EXERCISE OBJECTIVE ::
Collect the lines of the entries where "none" shows up.

DATA SHOWN ::
----------

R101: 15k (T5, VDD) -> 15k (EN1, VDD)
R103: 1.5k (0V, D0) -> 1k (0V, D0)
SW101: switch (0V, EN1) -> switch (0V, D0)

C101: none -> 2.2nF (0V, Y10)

----------

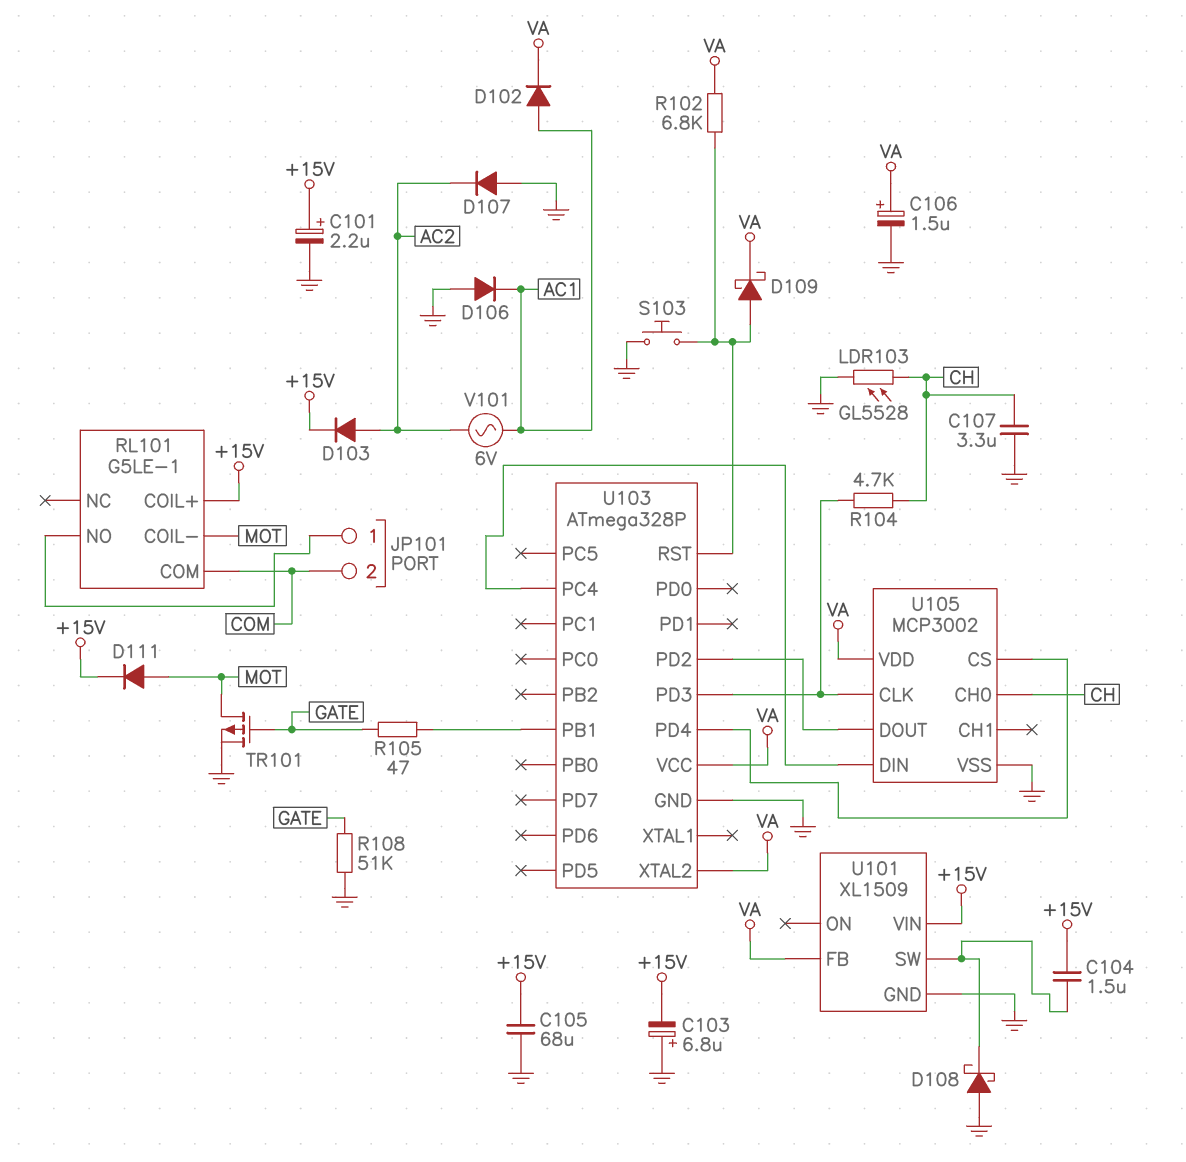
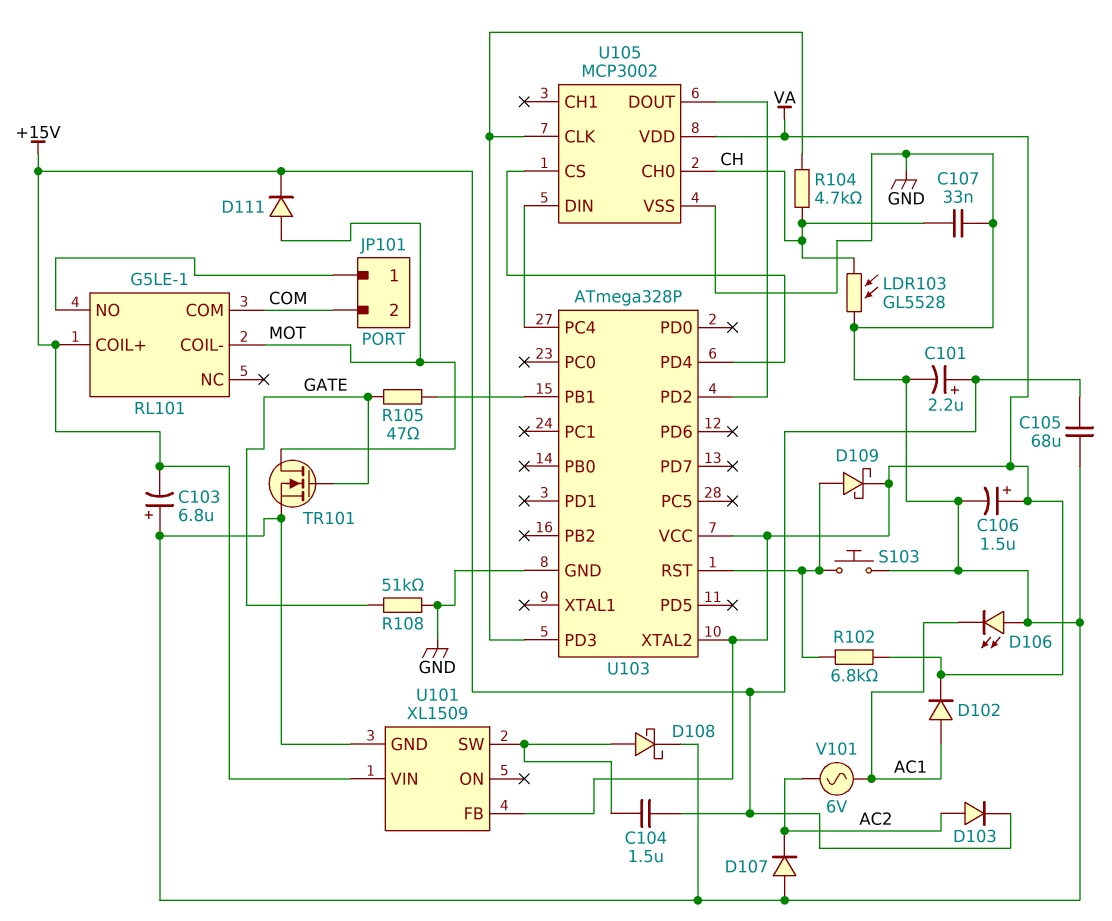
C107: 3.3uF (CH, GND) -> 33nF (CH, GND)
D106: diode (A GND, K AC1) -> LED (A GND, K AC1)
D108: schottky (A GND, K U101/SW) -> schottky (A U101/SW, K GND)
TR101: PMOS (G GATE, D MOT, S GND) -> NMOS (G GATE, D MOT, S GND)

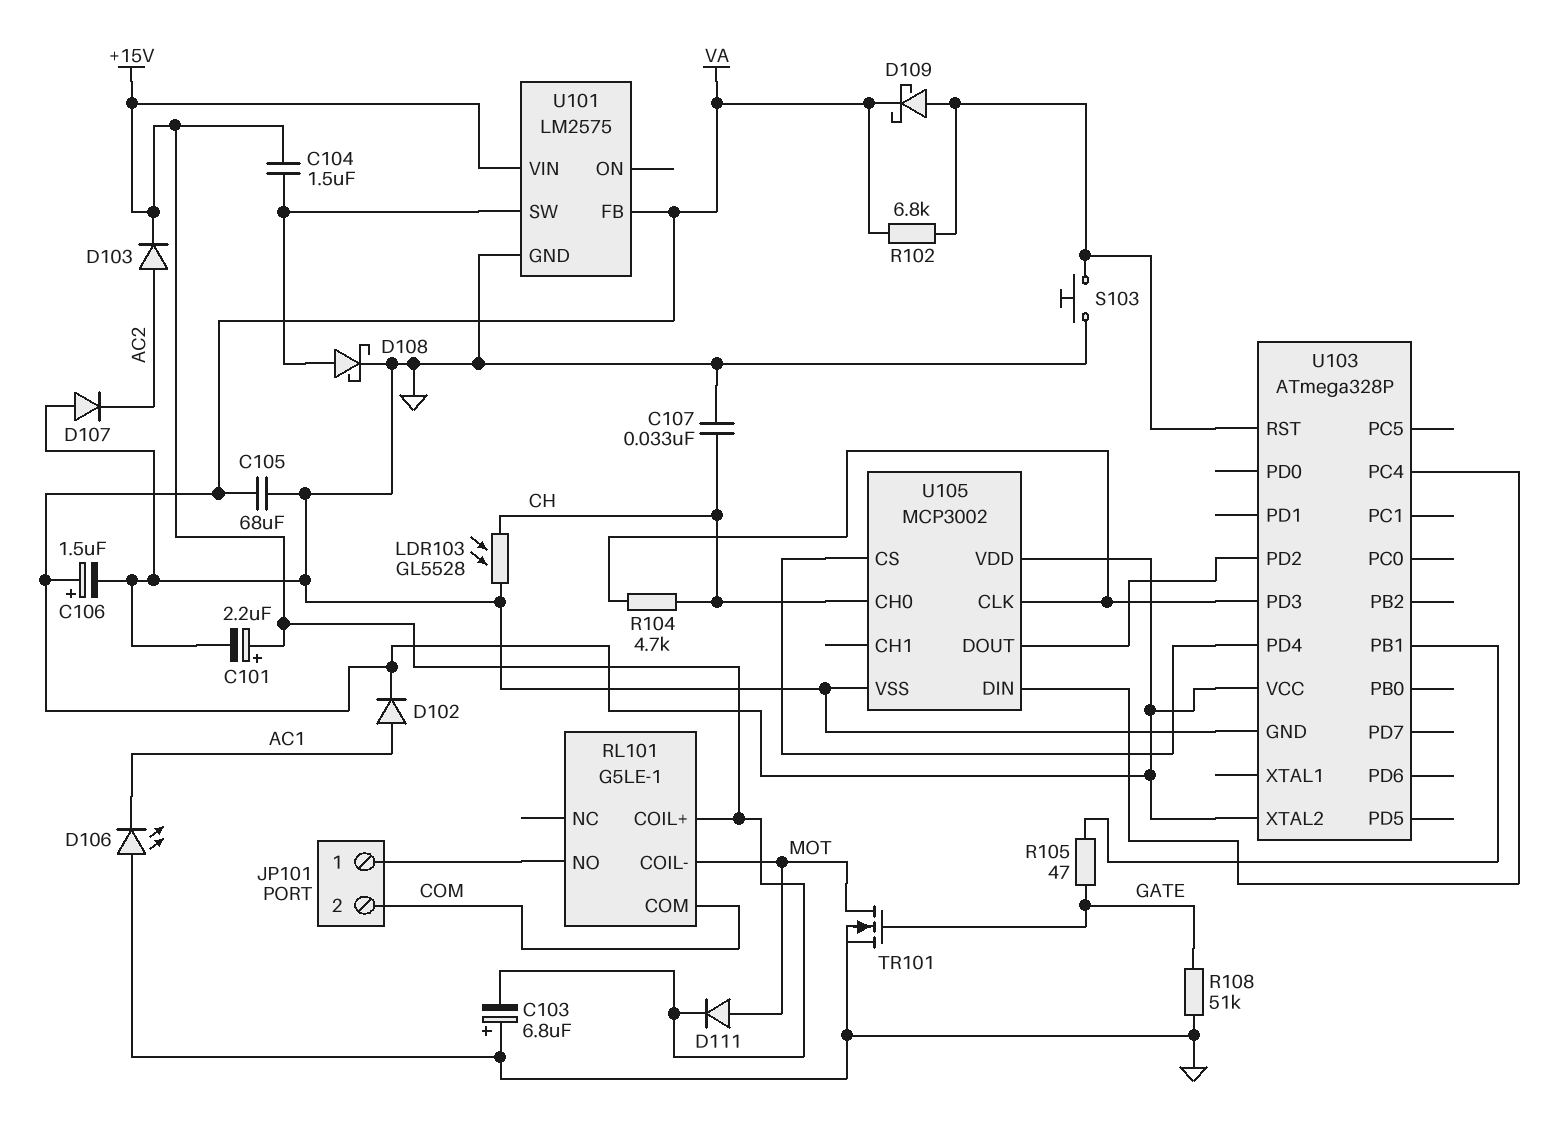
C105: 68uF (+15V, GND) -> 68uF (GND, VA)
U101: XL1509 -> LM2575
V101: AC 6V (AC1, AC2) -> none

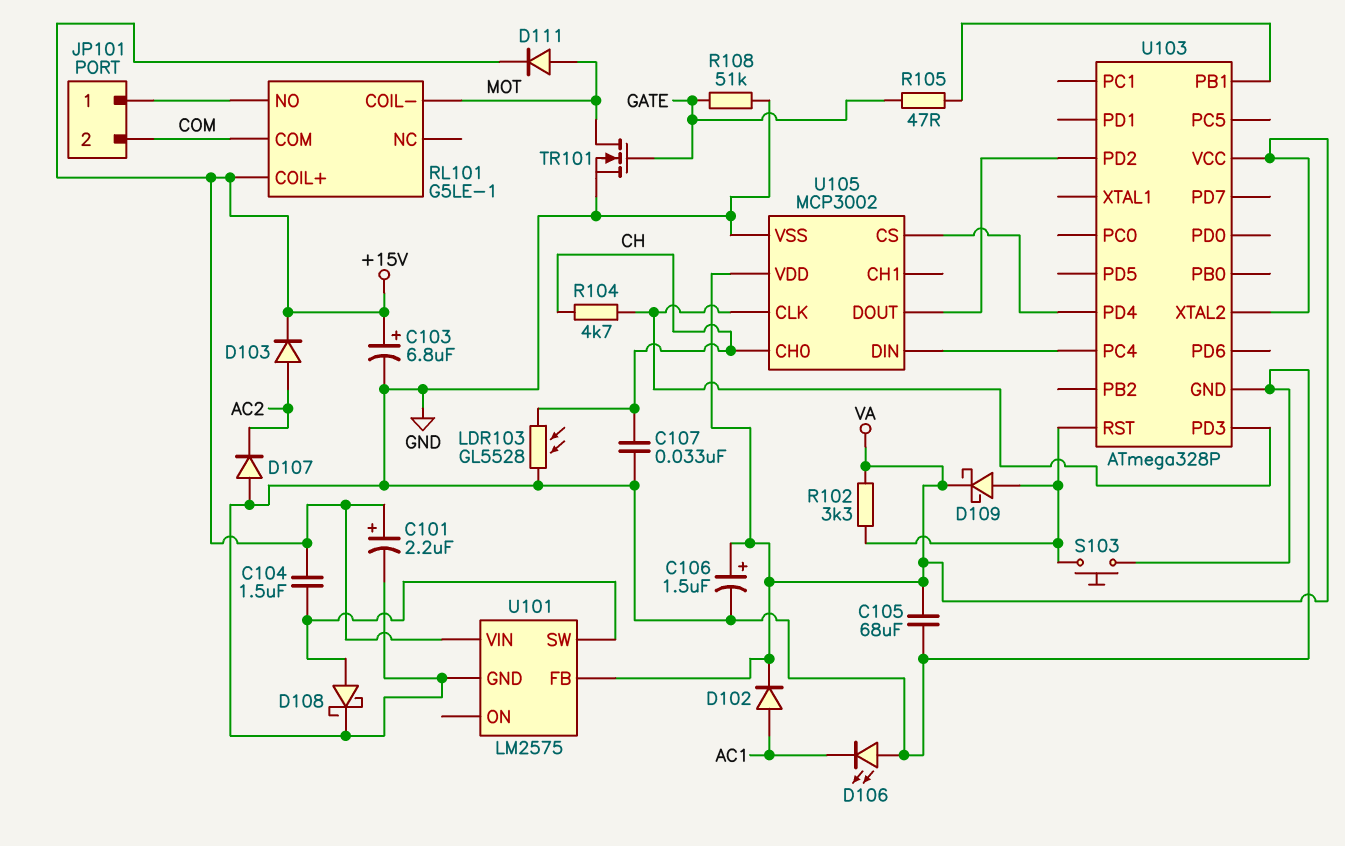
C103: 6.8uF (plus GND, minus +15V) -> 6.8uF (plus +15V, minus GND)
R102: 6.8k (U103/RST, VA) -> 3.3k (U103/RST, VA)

----------

ANSWER FOR THIS EXERCISE ::
C101: none -> 2.2nF (0V, Y10)
V101: AC 6V (AC1, AC2) -> none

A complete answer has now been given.